= Beginning of Section =

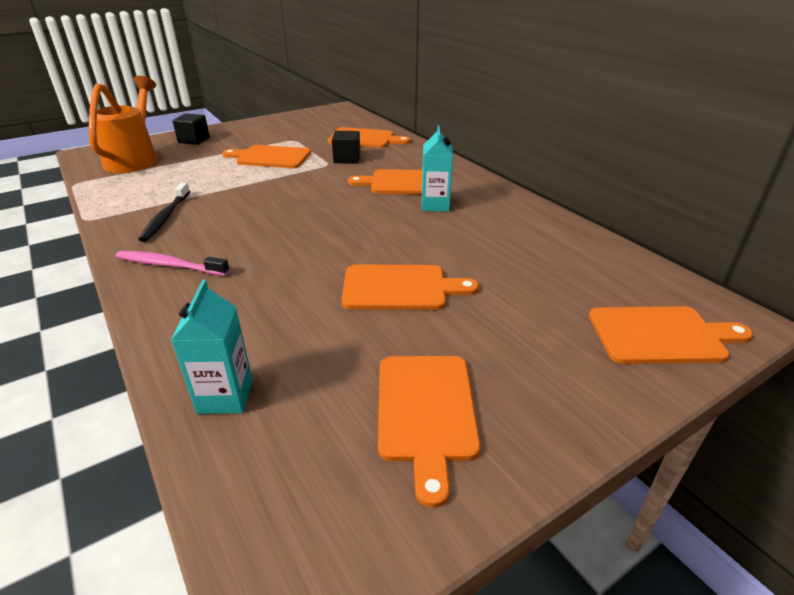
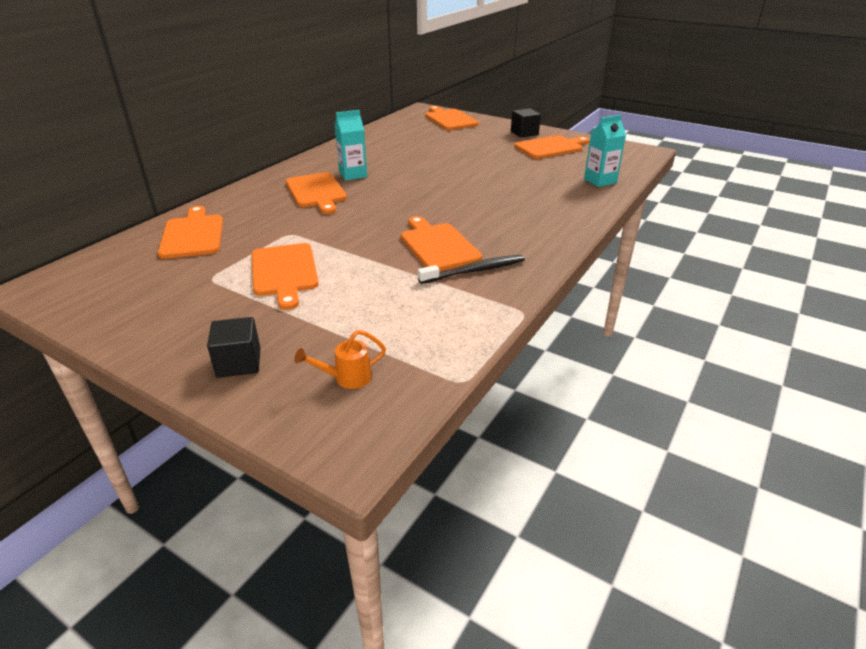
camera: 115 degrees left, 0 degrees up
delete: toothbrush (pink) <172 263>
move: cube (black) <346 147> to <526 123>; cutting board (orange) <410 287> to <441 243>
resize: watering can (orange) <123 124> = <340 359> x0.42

= End of Section =
= Beginning of Section =

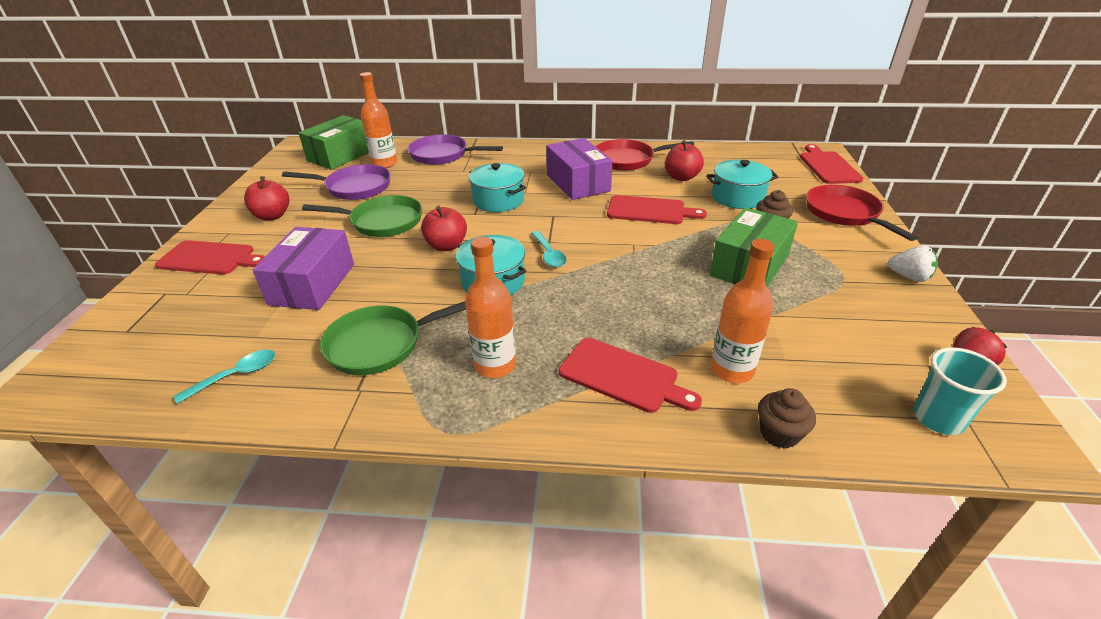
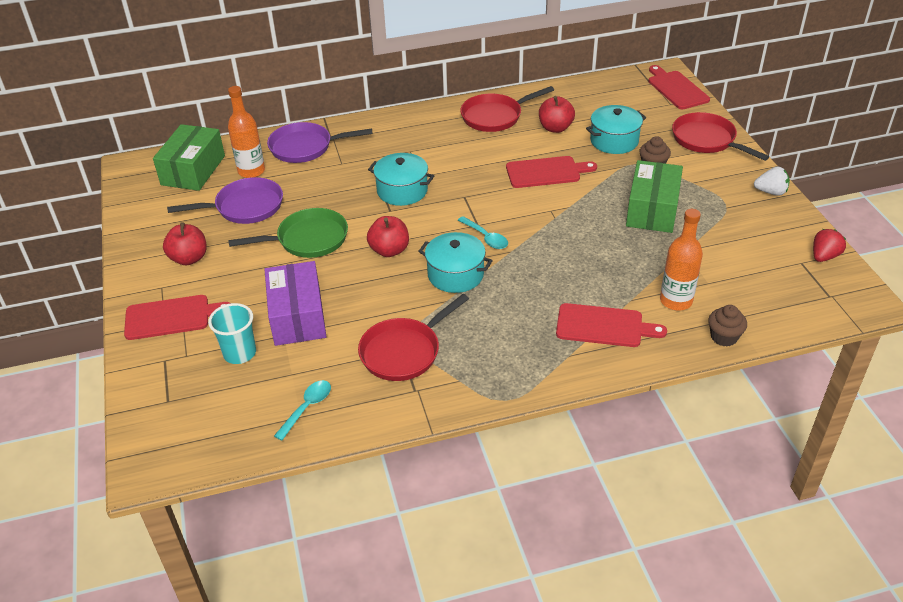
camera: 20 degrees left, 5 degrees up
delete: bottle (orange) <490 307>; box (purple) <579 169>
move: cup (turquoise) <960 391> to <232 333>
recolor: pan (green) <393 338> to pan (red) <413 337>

= End of Section =

WHAT YOU WILL DO: Return exactly, and only, the lines above starting at the line that contains "camera: 20 degrees left, 5 degrees up" and ending at the line that contains "recolor: pan (green)".

THE ANSWER:
camera: 20 degrees left, 5 degrees up
delete: bottle (orange) <490 307>; box (purple) <579 169>
move: cup (turquoise) <960 391> to <232 333>
recolor: pan (green) <393 338> to pan (red) <413 337>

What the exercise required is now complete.